== WHAT TO DO ==
Below are the records; give again exactly the line with "black phone: 1 -> 2", the line with "grey clock: 2 -> 3", and each line that lies between them, and nothing besides.

== PROVIDED RECORDS ==
..........

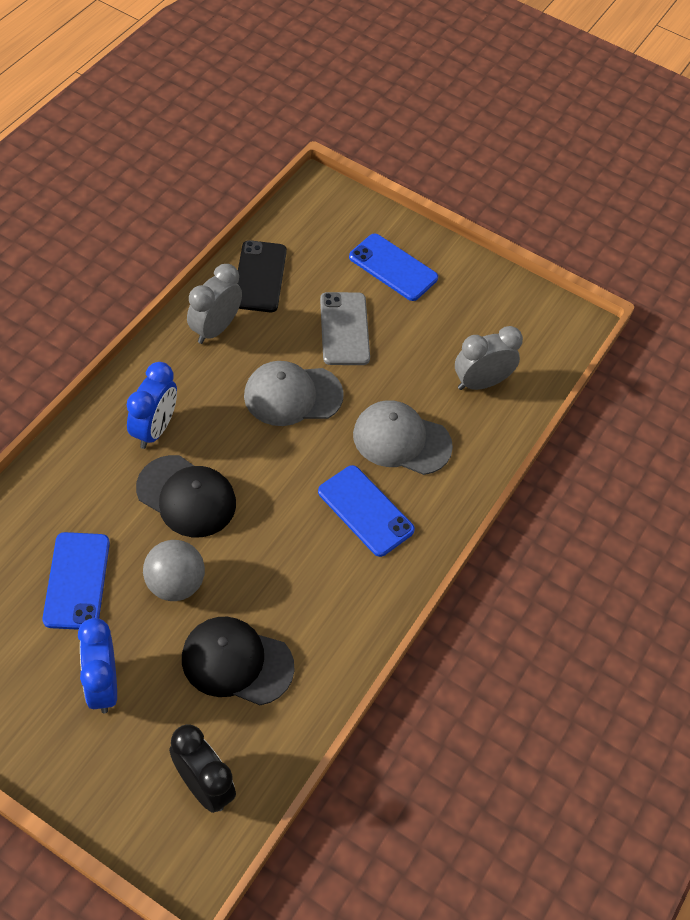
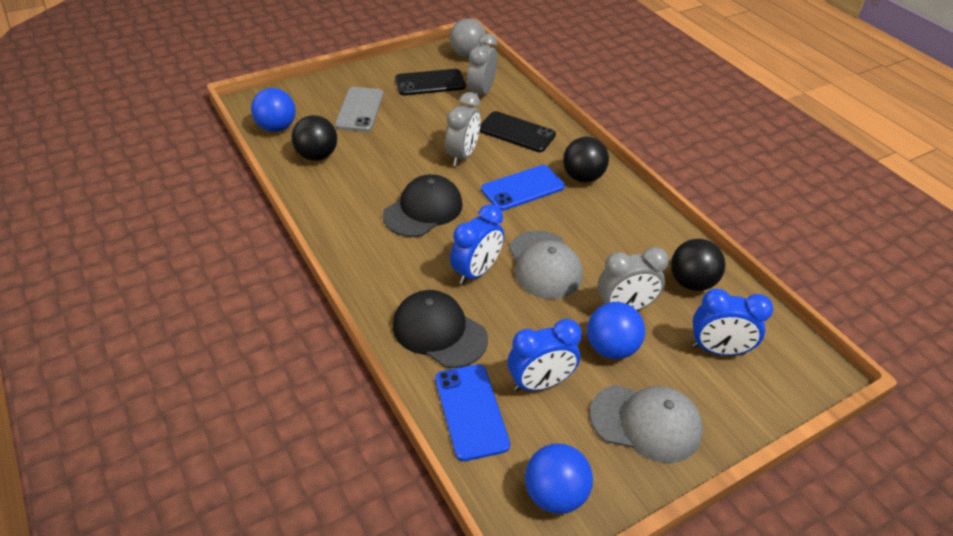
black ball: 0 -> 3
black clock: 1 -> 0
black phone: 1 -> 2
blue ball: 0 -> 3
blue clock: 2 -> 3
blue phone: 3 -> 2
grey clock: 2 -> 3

..........

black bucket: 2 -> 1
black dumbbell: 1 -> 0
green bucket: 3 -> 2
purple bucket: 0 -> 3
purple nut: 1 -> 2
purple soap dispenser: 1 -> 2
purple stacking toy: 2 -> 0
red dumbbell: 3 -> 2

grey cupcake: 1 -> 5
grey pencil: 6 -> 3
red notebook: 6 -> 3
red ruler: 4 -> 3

..........

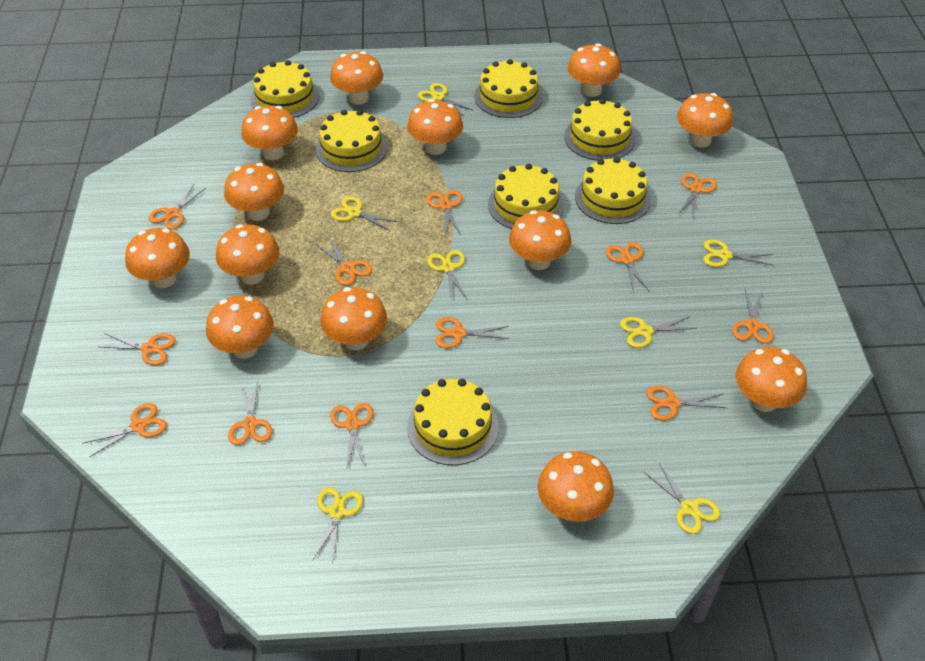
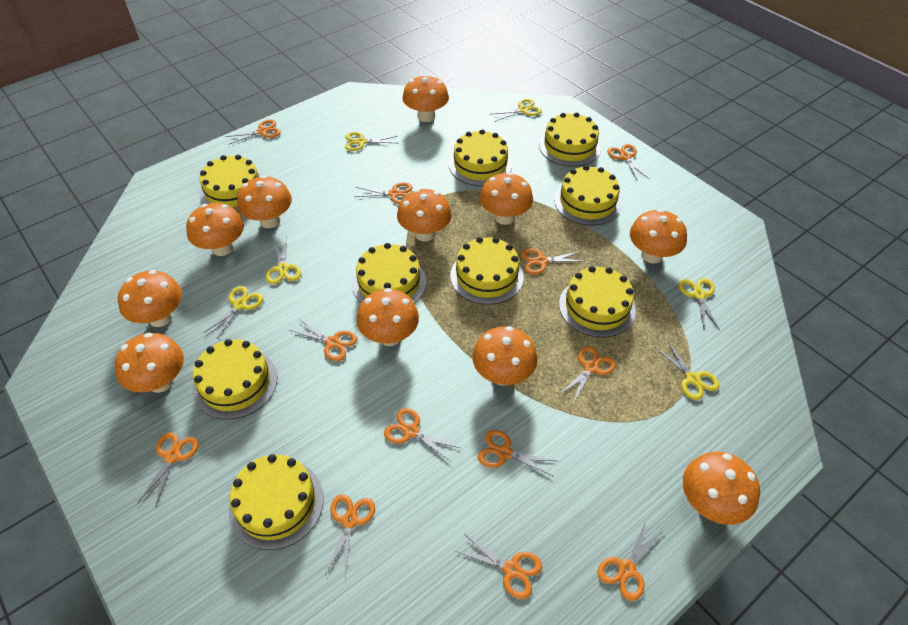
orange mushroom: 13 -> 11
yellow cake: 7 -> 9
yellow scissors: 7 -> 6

..........

== ANSWER SPACE ==
black phone: 1 -> 2
blue ball: 0 -> 3
blue clock: 2 -> 3
blue phone: 3 -> 2
grey clock: 2 -> 3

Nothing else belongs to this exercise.